ASSIGNED TASK:
Could you print every line from the first one of the records below through the line containing "Taschenlampe/lila 321,400 →", with both included and nothing else?

DATASET RECORDS:

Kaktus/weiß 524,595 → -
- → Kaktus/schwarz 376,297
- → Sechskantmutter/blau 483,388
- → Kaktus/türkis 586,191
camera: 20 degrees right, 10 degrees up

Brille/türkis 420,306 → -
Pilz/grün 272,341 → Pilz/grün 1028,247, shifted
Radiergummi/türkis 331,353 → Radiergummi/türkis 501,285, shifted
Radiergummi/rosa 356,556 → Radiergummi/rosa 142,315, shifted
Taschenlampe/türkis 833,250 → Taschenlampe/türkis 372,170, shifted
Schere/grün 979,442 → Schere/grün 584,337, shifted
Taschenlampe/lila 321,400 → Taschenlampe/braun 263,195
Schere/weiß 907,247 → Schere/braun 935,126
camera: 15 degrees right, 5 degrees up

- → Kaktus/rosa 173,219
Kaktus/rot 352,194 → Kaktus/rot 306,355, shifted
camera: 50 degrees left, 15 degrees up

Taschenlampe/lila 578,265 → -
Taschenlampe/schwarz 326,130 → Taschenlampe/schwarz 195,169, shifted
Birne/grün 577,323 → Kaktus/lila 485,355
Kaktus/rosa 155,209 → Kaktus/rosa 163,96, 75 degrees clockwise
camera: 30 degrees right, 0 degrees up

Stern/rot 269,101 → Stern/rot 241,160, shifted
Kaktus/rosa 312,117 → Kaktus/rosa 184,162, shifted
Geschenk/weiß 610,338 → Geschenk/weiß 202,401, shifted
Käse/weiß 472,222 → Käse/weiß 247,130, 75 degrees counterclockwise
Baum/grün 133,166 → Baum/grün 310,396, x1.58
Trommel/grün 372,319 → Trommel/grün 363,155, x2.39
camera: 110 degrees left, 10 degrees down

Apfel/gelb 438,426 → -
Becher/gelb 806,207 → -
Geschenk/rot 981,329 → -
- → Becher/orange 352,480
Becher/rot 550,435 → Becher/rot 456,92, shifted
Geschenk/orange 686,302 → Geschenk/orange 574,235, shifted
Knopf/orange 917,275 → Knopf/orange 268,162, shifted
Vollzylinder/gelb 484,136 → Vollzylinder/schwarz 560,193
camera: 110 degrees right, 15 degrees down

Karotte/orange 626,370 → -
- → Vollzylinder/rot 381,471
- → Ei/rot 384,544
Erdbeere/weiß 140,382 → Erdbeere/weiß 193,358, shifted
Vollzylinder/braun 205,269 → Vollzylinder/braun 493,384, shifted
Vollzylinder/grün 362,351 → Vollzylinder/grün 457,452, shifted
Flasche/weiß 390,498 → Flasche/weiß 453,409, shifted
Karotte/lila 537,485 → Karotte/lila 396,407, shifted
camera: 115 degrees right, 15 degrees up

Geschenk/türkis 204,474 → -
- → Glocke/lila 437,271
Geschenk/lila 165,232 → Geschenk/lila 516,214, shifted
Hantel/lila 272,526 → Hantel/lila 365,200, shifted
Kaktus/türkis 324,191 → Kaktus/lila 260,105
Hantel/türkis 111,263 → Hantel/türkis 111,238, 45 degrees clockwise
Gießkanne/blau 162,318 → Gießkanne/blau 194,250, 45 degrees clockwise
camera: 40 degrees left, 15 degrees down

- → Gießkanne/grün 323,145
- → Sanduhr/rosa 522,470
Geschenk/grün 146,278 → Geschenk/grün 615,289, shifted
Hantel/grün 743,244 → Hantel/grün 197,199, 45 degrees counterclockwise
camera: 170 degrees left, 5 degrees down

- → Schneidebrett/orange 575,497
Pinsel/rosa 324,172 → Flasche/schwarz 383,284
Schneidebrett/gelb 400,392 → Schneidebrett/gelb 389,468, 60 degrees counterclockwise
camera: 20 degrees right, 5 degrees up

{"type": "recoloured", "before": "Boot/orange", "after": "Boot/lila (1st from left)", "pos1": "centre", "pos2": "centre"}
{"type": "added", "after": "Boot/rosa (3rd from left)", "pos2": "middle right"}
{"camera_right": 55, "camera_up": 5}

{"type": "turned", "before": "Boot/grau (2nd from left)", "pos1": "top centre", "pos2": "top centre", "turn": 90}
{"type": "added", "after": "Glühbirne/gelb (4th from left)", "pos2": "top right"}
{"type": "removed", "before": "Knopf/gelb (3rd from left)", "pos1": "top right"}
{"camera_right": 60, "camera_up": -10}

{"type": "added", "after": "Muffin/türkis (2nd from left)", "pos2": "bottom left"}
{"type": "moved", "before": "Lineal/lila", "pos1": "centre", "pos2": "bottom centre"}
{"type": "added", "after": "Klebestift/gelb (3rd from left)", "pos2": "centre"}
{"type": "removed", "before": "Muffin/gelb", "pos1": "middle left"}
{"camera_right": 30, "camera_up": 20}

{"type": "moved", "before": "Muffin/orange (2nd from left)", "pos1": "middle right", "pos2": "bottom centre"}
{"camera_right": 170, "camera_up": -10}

ANSWER:
Kaktus/weiß 524,595 → -
- → Kaktus/schwarz 376,297
- → Sechskantmutter/blau 483,388
- → Kaktus/türkis 586,191
camera: 20 degrees right, 10 degrees up

Brille/türkis 420,306 → -
Pilz/grün 272,341 → Pilz/grün 1028,247, shifted
Radiergummi/türkis 331,353 → Radiergummi/türkis 501,285, shifted
Radiergummi/rosa 356,556 → Radiergummi/rosa 142,315, shifted
Taschenlampe/türkis 833,250 → Taschenlampe/türkis 372,170, shifted
Schere/grün 979,442 → Schere/grün 584,337, shifted
Taschenlampe/lila 321,400 → Taschenlampe/braun 263,195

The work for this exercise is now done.